*Task details:* Output all of the material below word for word, leaving out the pictures.

** Begin Given data **

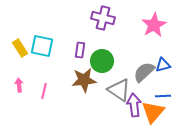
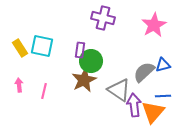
green circle: moved 11 px left
brown star: rotated 20 degrees counterclockwise
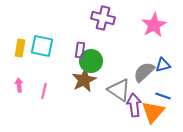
yellow rectangle: rotated 42 degrees clockwise
blue line: rotated 21 degrees clockwise
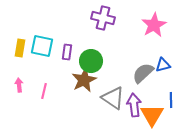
purple rectangle: moved 13 px left, 2 px down
gray semicircle: moved 1 px left, 1 px down
gray triangle: moved 6 px left, 8 px down
blue line: moved 8 px right, 4 px down; rotated 70 degrees clockwise
orange triangle: moved 1 px left, 3 px down; rotated 10 degrees counterclockwise
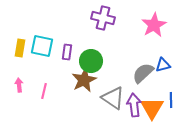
orange triangle: moved 7 px up
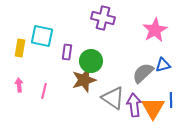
pink star: moved 1 px right, 5 px down
cyan square: moved 10 px up
brown star: rotated 10 degrees clockwise
orange triangle: moved 1 px right
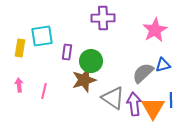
purple cross: rotated 15 degrees counterclockwise
cyan square: rotated 20 degrees counterclockwise
purple arrow: moved 1 px up
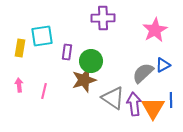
blue triangle: rotated 14 degrees counterclockwise
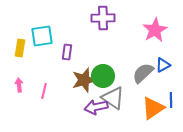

** End Given data **

*Response for this exercise:*
green circle: moved 11 px left
brown star: rotated 20 degrees counterclockwise
yellow rectangle: rotated 42 degrees clockwise
blue line: rotated 21 degrees clockwise
purple rectangle: moved 13 px left, 2 px down
gray semicircle: moved 1 px left, 1 px down
gray triangle: moved 6 px left, 8 px down
blue line: moved 8 px right, 4 px down; rotated 70 degrees clockwise
orange triangle: moved 1 px left, 3 px down; rotated 10 degrees counterclockwise
orange triangle: moved 7 px up
pink star: moved 1 px right, 5 px down
cyan square: moved 10 px up
brown star: rotated 10 degrees clockwise
orange triangle: moved 1 px right
purple cross: rotated 15 degrees counterclockwise
cyan square: rotated 20 degrees counterclockwise
purple arrow: moved 1 px up
blue triangle: rotated 14 degrees counterclockwise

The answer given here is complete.